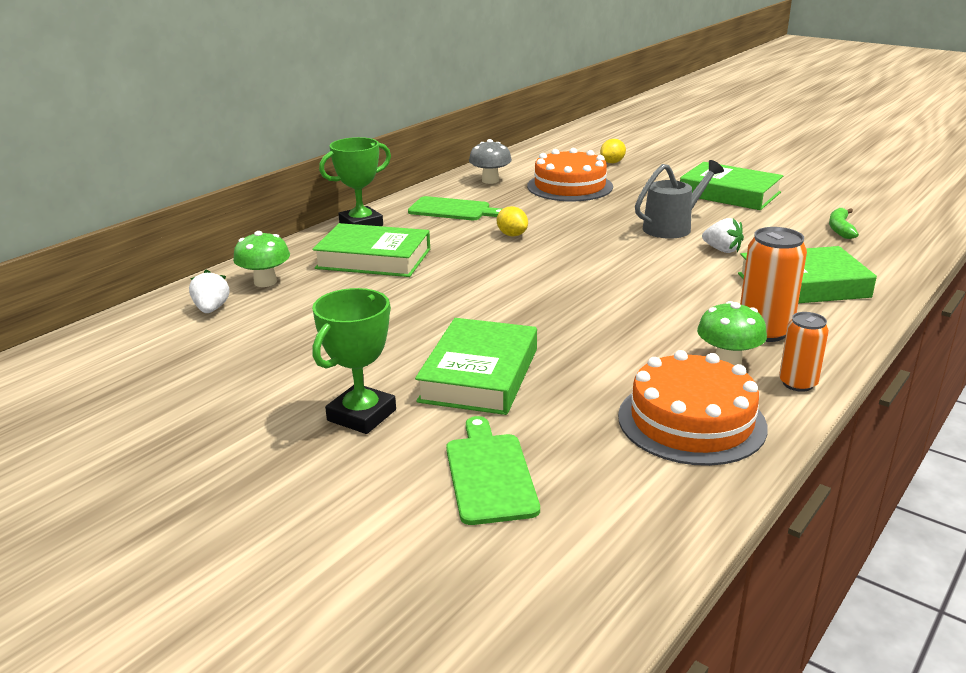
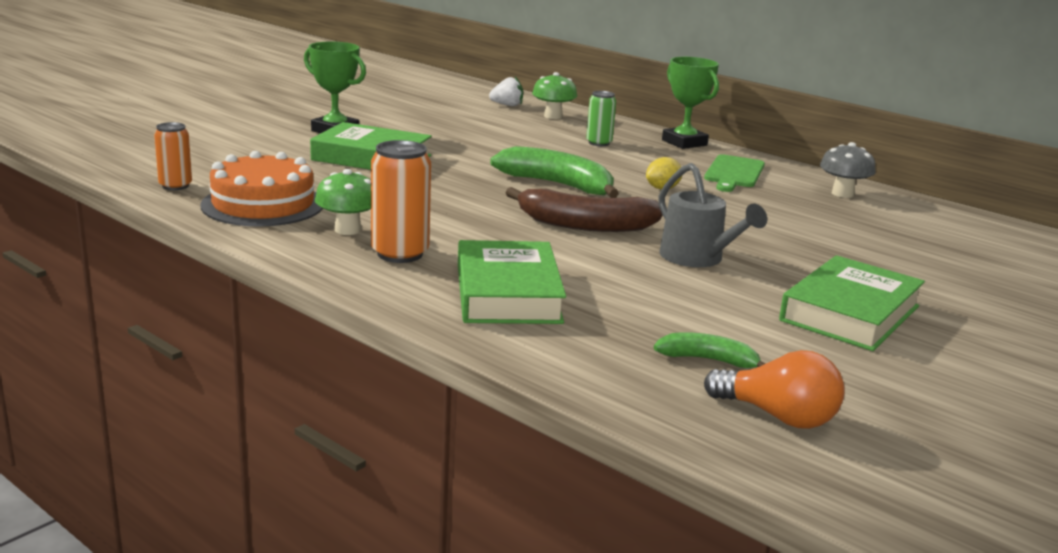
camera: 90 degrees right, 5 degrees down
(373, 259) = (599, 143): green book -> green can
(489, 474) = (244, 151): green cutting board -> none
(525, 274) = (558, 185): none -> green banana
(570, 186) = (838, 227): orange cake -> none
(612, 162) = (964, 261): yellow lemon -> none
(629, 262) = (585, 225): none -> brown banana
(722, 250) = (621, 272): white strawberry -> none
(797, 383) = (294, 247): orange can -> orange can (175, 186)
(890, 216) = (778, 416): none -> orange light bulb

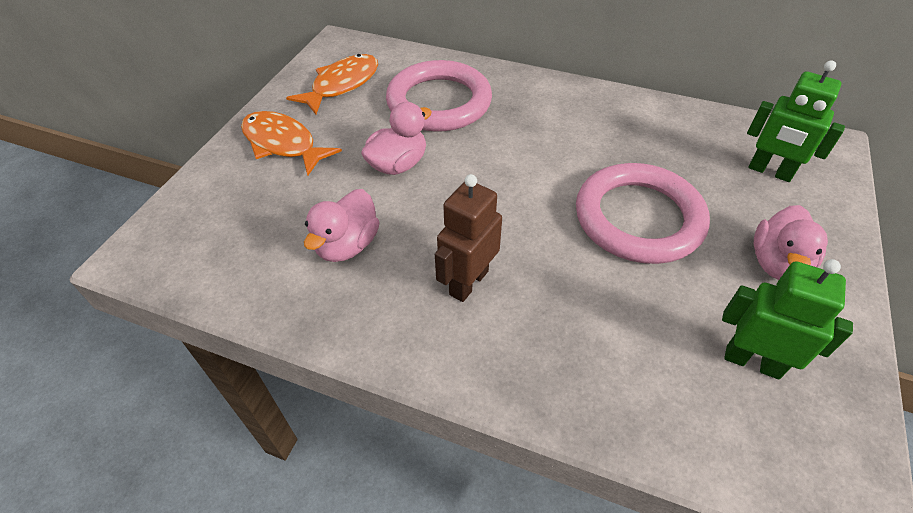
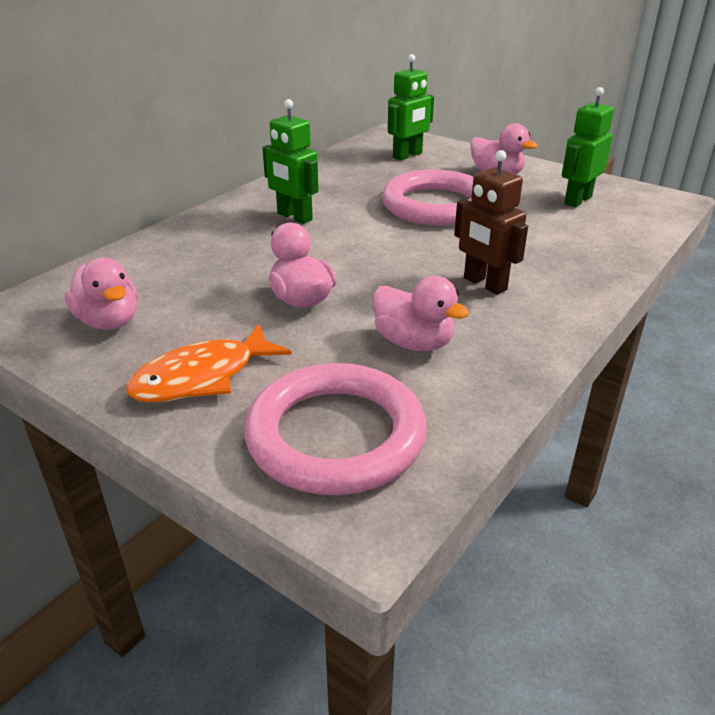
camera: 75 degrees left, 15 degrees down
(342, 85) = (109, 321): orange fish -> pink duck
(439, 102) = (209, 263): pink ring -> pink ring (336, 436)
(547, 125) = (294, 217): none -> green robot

AIM OF THE TASK — With the pictures omitted, restate every entry above word for word.

RESPONSE TO THIS EXERCISE —
camera: 90 degrees right, 5 degrees down
(373, 259) = (599, 143): green book -> green can
(489, 474) = (244, 151): green cutting board -> none
(525, 274) = (558, 185): none -> green banana
(570, 186) = (838, 227): orange cake -> none
(612, 162) = (964, 261): yellow lemon -> none
(629, 262) = (585, 225): none -> brown banana
(722, 250) = (621, 272): white strawberry -> none
(797, 383) = (294, 247): orange can -> orange can (175, 186)
(890, 216) = (778, 416): none -> orange light bulb

camera: 75 degrees left, 15 degrees down
(342, 85) = (109, 321): orange fish -> pink duck
(439, 102) = (209, 263): pink ring -> pink ring (336, 436)
(547, 125) = (294, 217): none -> green robot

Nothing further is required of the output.